§ The request
Please copy the records below line for line, without changing a word, and leave out the pictures.

start

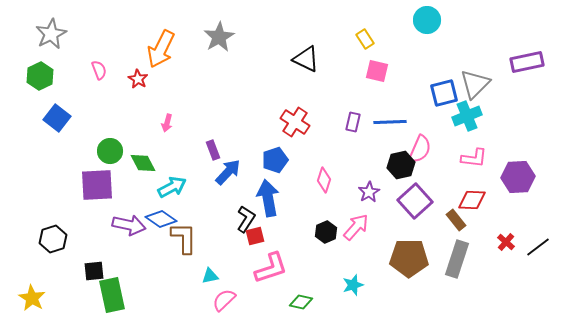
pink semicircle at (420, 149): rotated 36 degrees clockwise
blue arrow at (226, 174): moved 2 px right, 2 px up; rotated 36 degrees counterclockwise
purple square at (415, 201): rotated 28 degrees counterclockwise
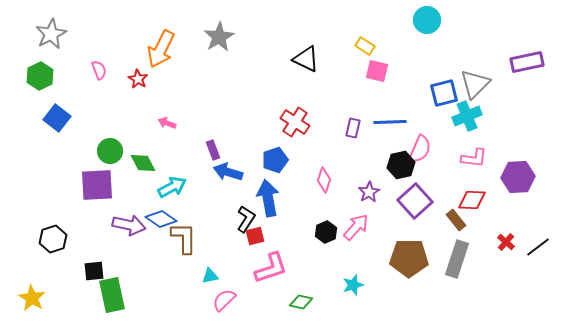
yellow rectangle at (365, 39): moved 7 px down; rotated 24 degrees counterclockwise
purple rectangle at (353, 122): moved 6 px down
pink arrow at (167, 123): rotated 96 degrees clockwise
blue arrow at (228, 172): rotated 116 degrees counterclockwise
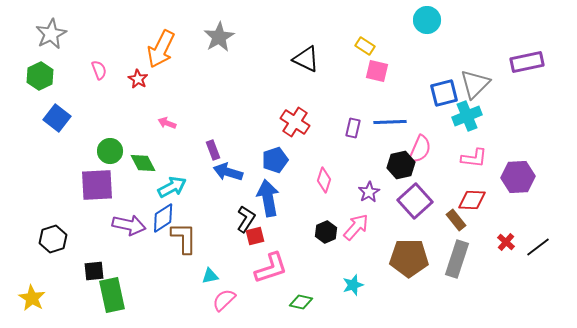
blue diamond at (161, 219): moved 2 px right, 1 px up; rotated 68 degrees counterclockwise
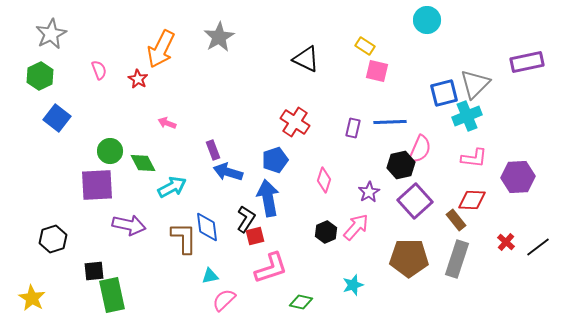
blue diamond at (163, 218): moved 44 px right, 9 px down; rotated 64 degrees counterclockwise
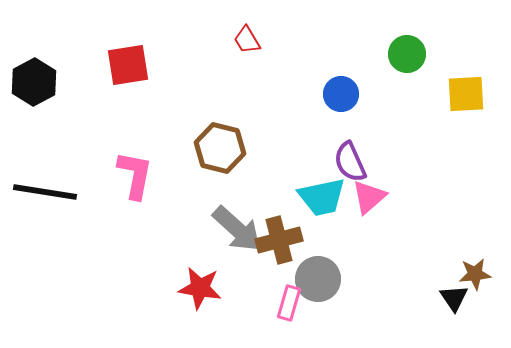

end

§ Output of the exercise
pink semicircle at (420, 149): rotated 36 degrees clockwise
blue arrow at (226, 174): moved 2 px right, 2 px up; rotated 36 degrees counterclockwise
purple square at (415, 201): rotated 28 degrees counterclockwise
yellow rectangle at (365, 39): moved 7 px down; rotated 24 degrees counterclockwise
purple rectangle at (353, 122): moved 6 px down
pink arrow at (167, 123): rotated 96 degrees clockwise
blue arrow at (228, 172): rotated 116 degrees counterclockwise
blue diamond at (161, 219): moved 2 px right, 1 px up; rotated 68 degrees counterclockwise
blue diamond at (163, 218): moved 44 px right, 9 px down; rotated 64 degrees counterclockwise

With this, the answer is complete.